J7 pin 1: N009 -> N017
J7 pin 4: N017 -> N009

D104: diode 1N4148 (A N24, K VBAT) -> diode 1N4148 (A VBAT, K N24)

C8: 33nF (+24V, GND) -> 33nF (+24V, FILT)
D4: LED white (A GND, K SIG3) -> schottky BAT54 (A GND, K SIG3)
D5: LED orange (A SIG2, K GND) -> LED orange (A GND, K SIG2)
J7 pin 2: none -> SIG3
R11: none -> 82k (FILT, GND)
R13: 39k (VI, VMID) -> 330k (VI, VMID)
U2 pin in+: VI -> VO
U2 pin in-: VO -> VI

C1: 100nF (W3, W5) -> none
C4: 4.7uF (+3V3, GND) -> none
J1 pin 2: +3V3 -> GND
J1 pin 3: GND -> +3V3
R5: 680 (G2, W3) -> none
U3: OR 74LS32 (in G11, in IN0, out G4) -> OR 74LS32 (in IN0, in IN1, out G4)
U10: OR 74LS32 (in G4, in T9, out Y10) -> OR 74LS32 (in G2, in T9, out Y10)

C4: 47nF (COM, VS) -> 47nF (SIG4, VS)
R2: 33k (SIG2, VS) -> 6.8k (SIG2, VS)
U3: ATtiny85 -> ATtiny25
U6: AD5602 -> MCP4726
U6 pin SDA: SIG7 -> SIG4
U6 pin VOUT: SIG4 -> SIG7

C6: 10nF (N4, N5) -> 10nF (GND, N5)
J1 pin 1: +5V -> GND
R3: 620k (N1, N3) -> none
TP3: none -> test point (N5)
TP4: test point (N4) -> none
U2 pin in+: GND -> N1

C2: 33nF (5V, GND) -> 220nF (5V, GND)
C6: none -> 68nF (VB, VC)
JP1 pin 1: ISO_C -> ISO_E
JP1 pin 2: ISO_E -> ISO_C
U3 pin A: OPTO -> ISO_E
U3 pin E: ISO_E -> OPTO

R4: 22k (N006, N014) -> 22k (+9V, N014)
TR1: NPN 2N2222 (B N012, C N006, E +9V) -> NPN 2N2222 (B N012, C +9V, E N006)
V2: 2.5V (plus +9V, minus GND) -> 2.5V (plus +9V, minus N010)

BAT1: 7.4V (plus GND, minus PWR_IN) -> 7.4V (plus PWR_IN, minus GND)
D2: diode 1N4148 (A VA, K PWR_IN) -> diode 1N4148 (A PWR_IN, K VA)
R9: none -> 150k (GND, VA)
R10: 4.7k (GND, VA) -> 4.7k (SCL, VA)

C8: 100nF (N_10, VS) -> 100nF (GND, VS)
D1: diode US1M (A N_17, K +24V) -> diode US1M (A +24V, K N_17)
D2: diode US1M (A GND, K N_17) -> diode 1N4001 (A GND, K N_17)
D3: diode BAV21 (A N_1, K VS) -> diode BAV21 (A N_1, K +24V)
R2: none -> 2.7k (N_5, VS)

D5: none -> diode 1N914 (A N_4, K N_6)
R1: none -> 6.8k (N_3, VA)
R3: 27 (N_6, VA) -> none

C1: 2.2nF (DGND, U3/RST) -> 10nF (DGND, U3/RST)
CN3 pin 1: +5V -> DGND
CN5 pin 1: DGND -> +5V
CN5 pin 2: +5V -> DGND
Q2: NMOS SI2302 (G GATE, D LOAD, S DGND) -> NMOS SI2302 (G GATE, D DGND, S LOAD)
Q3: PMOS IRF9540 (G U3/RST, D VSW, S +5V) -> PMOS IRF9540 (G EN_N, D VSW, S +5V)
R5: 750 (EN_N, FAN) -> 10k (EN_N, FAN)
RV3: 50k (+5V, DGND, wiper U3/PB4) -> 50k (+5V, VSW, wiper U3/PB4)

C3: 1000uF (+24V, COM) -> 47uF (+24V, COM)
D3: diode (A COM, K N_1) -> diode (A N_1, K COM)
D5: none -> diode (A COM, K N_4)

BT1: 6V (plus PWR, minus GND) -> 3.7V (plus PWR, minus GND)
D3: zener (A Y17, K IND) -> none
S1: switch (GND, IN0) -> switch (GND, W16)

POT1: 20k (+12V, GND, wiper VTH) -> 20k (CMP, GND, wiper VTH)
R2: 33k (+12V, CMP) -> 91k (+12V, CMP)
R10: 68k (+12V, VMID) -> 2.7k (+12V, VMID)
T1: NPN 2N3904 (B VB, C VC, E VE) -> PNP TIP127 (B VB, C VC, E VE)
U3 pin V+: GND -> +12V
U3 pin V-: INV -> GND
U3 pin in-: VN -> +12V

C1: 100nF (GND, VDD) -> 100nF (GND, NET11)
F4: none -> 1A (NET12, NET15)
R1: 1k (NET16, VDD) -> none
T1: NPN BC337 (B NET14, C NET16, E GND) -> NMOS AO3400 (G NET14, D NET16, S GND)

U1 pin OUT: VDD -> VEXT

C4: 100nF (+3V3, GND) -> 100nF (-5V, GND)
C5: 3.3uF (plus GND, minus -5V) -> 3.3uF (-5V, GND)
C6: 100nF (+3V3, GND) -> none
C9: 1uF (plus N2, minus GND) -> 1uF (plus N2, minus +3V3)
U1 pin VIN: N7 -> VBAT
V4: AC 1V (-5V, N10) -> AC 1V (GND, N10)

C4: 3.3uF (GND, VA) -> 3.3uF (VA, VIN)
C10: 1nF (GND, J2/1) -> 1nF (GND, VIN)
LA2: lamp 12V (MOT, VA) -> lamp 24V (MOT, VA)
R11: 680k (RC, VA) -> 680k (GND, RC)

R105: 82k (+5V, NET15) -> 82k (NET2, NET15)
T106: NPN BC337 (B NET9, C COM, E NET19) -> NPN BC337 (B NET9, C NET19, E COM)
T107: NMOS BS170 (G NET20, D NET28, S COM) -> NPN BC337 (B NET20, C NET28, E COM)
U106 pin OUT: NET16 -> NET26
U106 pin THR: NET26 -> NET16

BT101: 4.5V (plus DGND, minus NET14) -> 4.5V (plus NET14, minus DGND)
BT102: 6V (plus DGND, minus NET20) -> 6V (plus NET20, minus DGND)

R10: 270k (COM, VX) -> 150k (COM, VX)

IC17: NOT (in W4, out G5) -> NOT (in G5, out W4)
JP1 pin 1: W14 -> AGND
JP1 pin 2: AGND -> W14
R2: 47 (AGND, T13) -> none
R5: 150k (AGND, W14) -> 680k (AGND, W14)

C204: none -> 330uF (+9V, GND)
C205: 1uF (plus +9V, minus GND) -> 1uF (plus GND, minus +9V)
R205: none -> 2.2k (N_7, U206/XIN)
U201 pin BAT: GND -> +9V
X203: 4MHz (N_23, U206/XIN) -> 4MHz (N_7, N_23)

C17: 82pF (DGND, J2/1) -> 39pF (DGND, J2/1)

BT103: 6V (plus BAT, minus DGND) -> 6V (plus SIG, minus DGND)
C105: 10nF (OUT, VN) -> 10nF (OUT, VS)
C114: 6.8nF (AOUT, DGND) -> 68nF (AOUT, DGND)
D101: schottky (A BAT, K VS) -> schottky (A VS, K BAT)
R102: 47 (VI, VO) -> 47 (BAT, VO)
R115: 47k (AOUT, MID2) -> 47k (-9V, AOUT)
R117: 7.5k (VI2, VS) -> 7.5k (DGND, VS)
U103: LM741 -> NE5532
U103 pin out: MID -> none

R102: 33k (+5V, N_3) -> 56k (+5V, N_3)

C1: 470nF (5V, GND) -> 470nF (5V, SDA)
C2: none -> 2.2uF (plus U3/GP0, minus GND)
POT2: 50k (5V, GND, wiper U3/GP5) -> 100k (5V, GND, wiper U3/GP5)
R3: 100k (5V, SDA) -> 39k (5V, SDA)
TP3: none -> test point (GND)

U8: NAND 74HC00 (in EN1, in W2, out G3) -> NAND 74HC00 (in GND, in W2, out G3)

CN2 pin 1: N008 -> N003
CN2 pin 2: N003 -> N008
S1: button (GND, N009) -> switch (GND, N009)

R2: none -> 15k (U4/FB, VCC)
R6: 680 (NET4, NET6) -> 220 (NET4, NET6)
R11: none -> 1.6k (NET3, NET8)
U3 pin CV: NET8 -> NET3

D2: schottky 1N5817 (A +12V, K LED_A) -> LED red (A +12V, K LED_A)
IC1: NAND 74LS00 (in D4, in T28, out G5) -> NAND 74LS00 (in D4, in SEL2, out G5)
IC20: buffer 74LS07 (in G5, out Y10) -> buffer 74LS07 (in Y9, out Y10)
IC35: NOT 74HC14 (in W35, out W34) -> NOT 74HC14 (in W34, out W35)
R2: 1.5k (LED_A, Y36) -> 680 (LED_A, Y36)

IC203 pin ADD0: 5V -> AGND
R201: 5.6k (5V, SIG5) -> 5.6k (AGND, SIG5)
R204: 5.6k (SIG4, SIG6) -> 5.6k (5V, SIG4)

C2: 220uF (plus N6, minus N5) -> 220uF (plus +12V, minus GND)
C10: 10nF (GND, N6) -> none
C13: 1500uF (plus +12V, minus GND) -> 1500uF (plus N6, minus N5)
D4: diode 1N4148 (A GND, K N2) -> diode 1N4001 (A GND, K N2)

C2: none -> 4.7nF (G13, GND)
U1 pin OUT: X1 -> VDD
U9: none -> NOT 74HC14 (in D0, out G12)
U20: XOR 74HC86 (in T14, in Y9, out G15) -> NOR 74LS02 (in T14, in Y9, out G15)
────────────────
Assignment: Using the data above, transcribe the lines that run from the line with "POT1: 20k (+12V, GND, wiper" to the line with "C6: 100nF (+3V3, GND) -> none", both ends kept, and output nothing else.

Task result:
POT1: 20k (+12V, GND, wiper VTH) -> 20k (CMP, GND, wiper VTH)
R2: 33k (+12V, CMP) -> 91k (+12V, CMP)
R10: 68k (+12V, VMID) -> 2.7k (+12V, VMID)
T1: NPN 2N3904 (B VB, C VC, E VE) -> PNP TIP127 (B VB, C VC, E VE)
U3 pin V+: GND -> +12V
U3 pin V-: INV -> GND
U3 pin in-: VN -> +12V

C1: 100nF (GND, VDD) -> 100nF (GND, NET11)
F4: none -> 1A (NET12, NET15)
R1: 1k (NET16, VDD) -> none
T1: NPN BC337 (B NET14, C NET16, E GND) -> NMOS AO3400 (G NET14, D NET16, S GND)

U1 pin OUT: VDD -> VEXT

C4: 100nF (+3V3, GND) -> 100nF (-5V, GND)
C5: 3.3uF (plus GND, minus -5V) -> 3.3uF (-5V, GND)
C6: 100nF (+3V3, GND) -> none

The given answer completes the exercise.